- Try it
From the entries below, reproduce exactly the line containing "R1: none -> 2.2k (NET7, VDD)", the line containing "R15: 330 (0V, NET16) -> 360 (0V, NET16)", and every line in between, with nothing added.

- Provided data
------------
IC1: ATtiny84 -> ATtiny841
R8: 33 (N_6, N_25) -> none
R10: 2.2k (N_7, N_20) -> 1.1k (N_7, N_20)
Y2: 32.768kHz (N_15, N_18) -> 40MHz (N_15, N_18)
------------
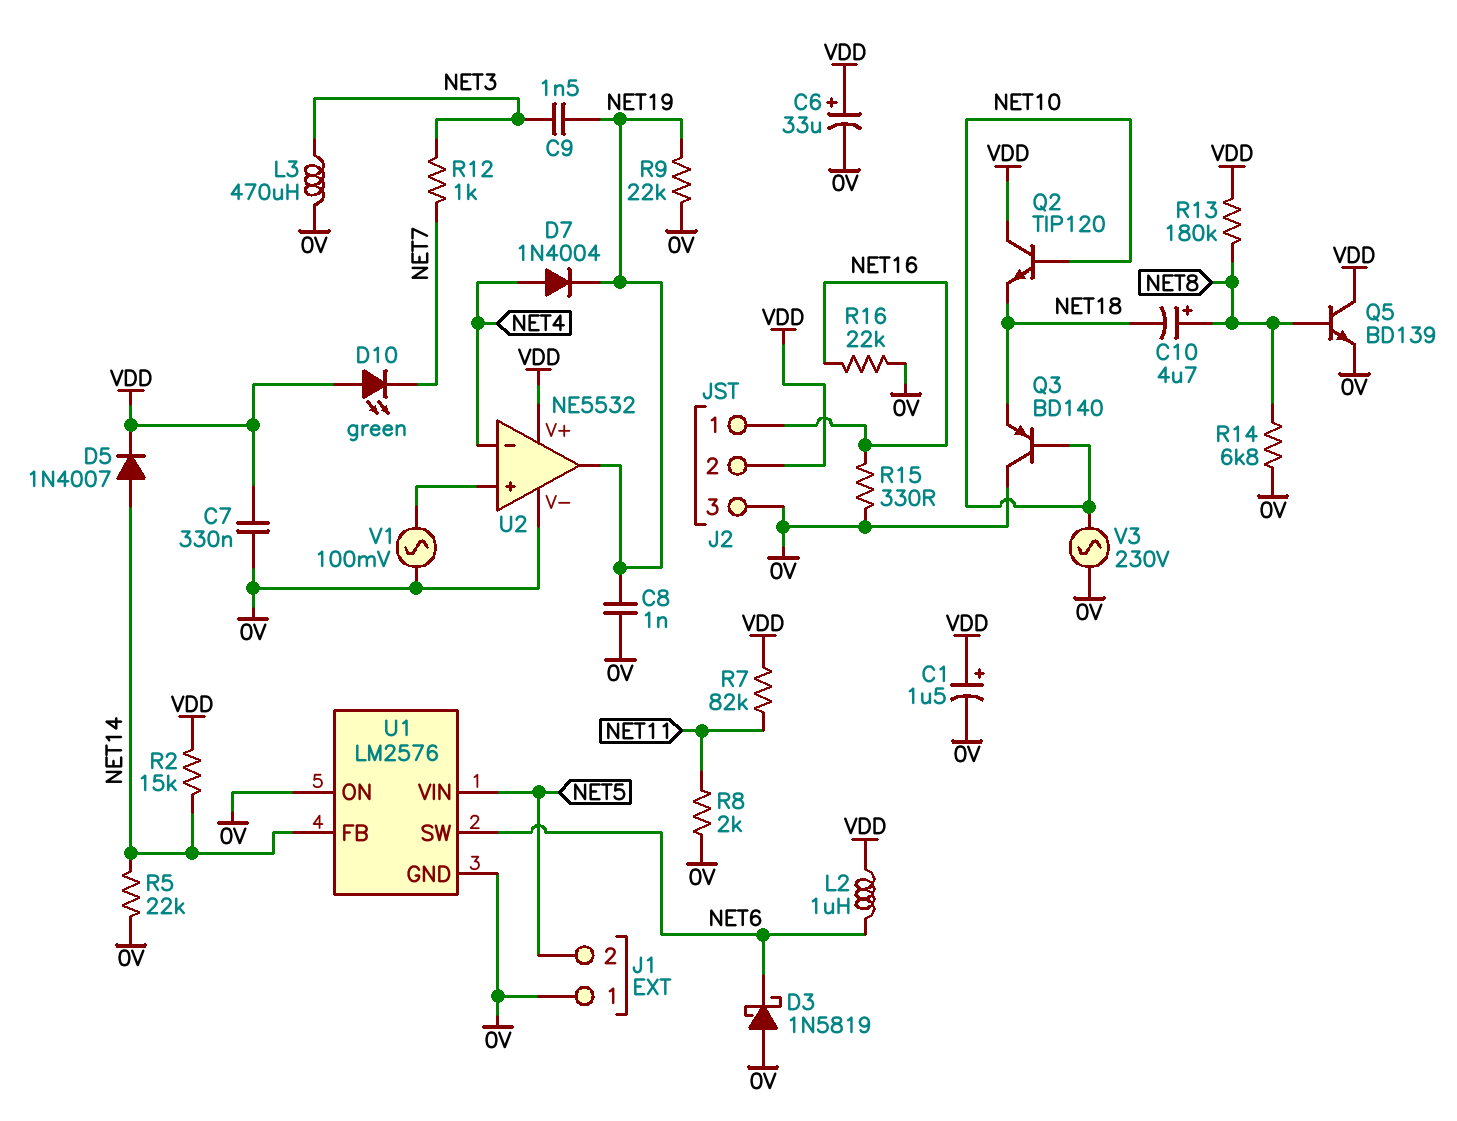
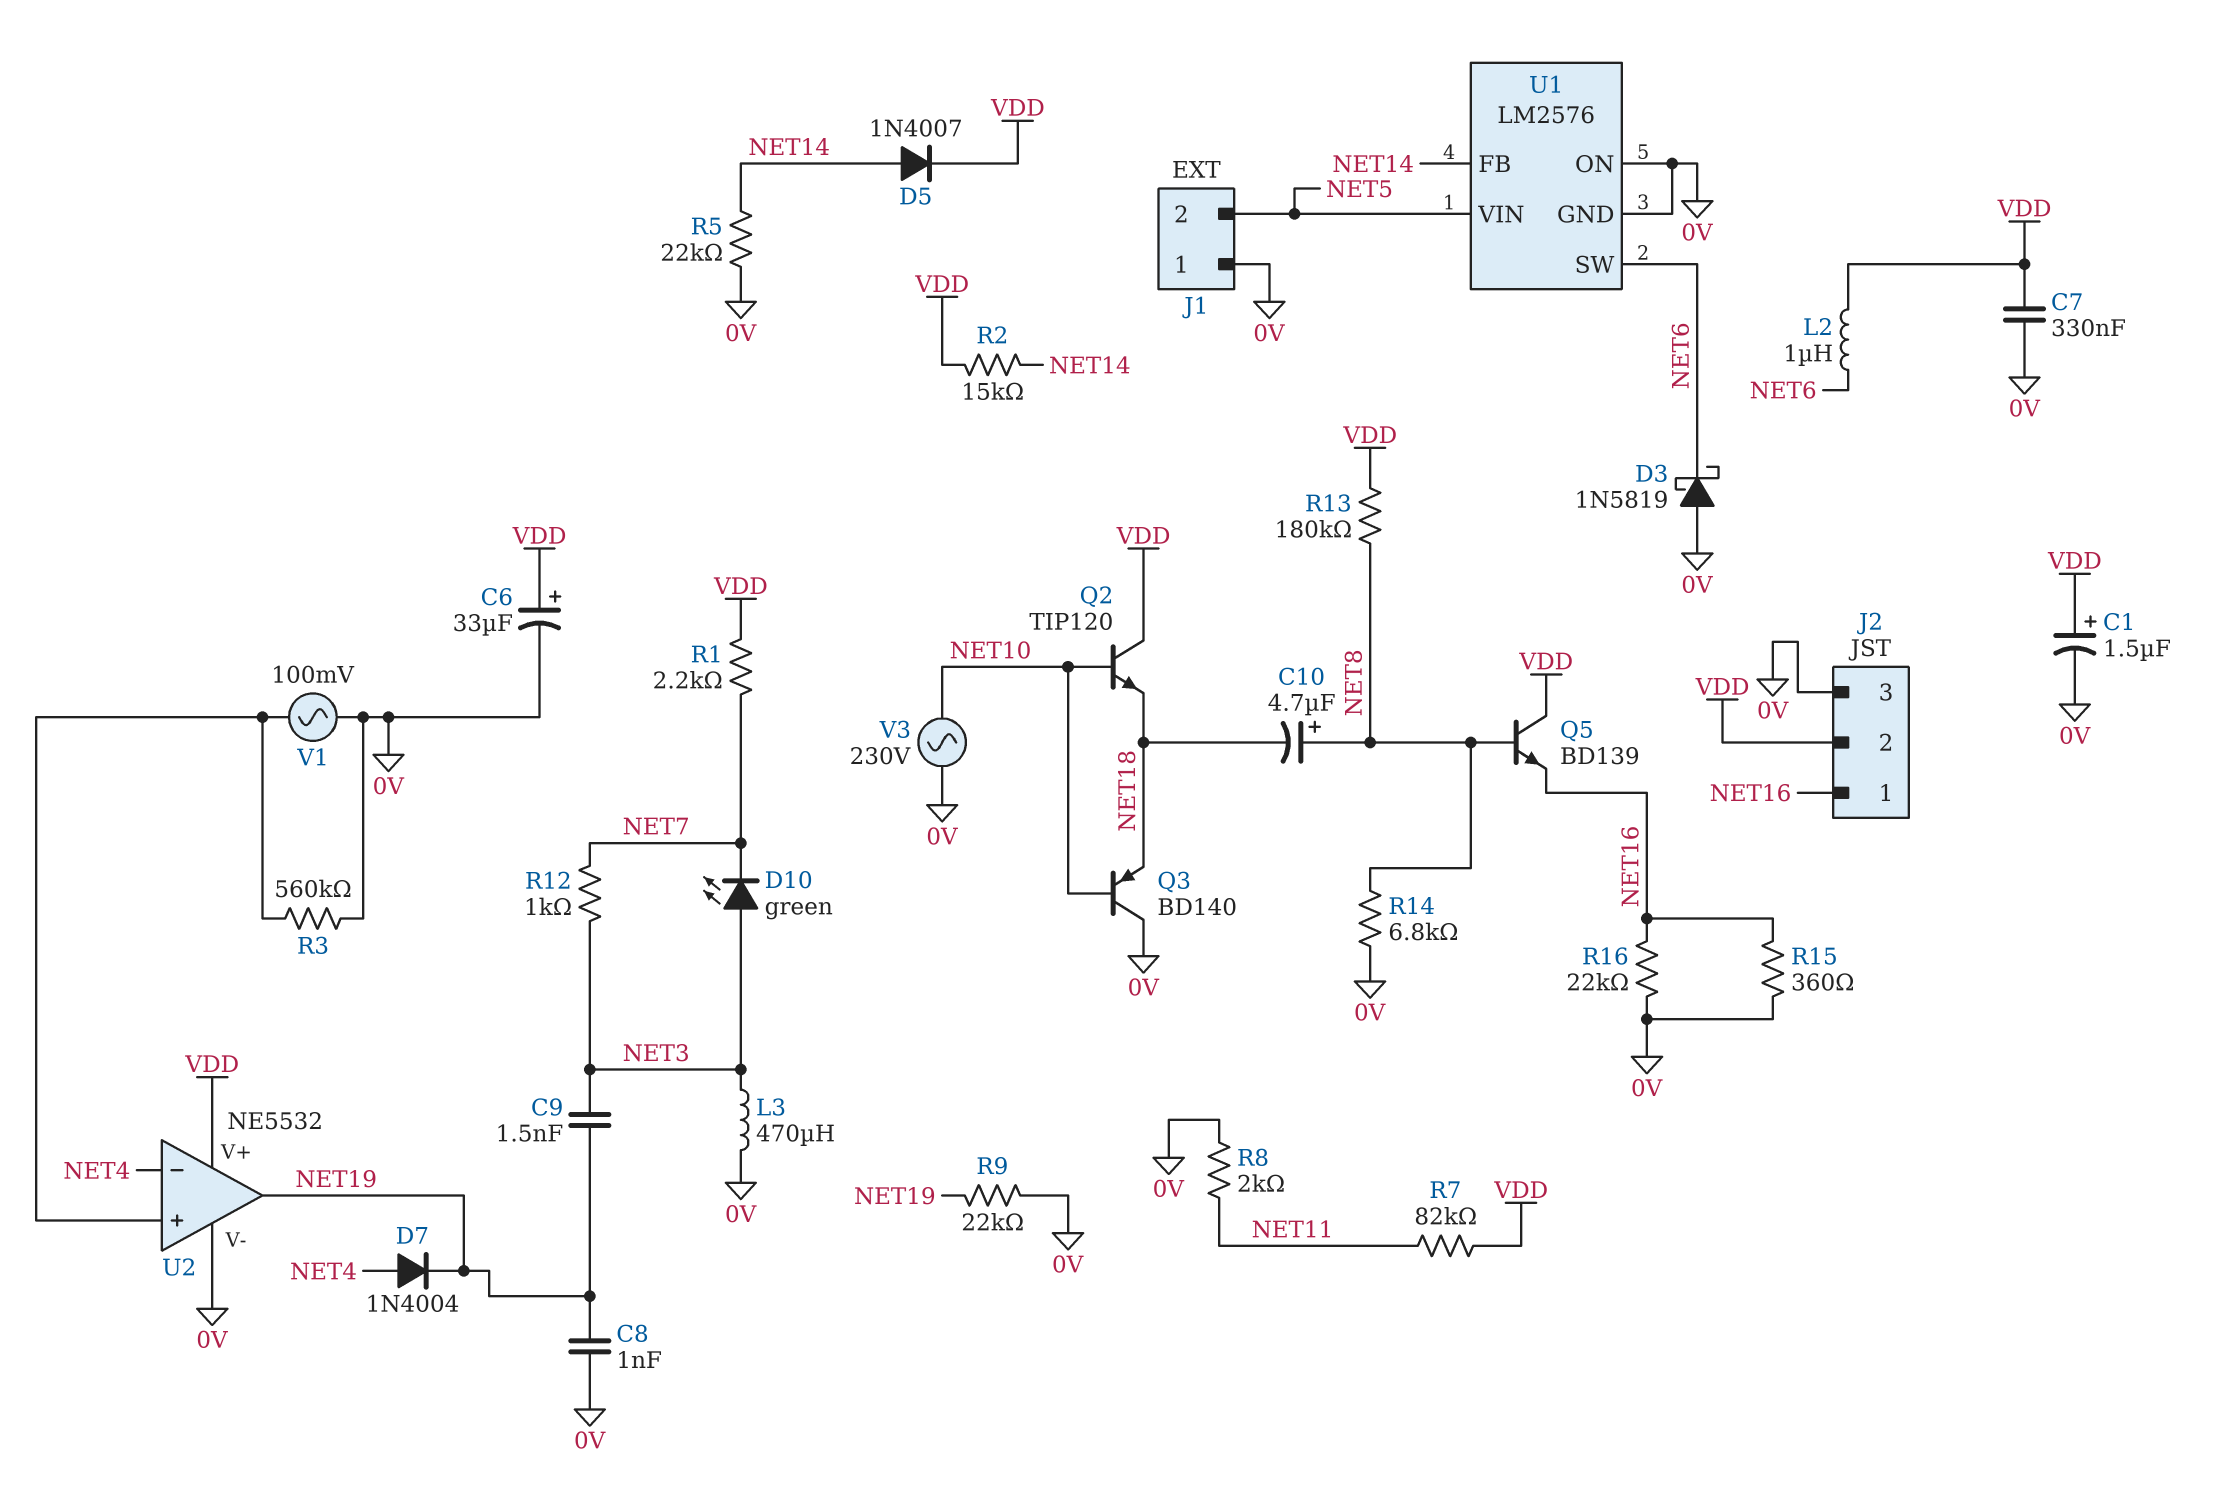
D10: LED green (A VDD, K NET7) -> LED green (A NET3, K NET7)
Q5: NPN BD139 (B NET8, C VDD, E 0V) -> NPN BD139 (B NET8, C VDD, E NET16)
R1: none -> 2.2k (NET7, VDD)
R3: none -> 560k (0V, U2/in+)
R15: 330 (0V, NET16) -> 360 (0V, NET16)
------------
- Answer area
R1: none -> 2.2k (NET7, VDD)
R3: none -> 560k (0V, U2/in+)
R15: 330 (0V, NET16) -> 360 (0V, NET16)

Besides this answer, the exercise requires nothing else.